_THE TASK_
Search the entries below for the word "switch" and copy every line where it appears.

Structured diff data
*** Block opens ***

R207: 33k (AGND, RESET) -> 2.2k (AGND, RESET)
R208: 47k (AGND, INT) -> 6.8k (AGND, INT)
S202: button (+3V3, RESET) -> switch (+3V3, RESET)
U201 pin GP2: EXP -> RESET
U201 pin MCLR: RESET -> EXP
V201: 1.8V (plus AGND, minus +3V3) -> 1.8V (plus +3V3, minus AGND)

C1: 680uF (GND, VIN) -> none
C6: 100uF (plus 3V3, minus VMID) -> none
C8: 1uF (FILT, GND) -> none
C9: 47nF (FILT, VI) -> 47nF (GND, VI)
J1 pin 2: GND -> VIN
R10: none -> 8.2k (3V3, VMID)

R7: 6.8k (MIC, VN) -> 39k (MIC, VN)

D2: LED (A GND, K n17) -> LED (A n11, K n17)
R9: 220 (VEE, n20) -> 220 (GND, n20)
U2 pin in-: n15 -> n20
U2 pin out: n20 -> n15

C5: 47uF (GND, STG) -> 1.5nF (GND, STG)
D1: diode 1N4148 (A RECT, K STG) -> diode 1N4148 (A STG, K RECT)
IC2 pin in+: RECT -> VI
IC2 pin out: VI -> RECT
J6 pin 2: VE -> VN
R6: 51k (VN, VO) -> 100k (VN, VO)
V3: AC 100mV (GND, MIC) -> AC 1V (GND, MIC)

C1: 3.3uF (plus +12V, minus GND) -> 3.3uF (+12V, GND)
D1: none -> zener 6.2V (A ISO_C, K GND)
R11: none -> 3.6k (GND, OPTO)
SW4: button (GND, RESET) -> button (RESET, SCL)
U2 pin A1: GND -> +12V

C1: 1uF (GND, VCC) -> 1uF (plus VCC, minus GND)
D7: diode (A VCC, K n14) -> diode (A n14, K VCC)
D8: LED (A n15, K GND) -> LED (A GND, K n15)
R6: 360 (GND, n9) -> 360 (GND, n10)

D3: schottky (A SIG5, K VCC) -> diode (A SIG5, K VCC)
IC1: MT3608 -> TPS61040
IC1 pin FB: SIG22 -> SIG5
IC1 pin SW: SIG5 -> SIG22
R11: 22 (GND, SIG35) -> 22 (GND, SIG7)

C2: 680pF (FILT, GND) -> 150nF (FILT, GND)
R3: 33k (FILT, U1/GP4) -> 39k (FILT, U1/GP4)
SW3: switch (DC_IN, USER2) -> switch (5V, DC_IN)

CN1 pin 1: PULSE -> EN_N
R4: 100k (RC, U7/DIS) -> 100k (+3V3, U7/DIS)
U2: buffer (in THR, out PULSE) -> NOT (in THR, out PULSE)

*** Block closes ***

_TASK SOLUTION_
S202: button (+3V3, RESET) -> switch (+3V3, RESET)
SW3: switch (DC_IN, USER2) -> switch (5V, DC_IN)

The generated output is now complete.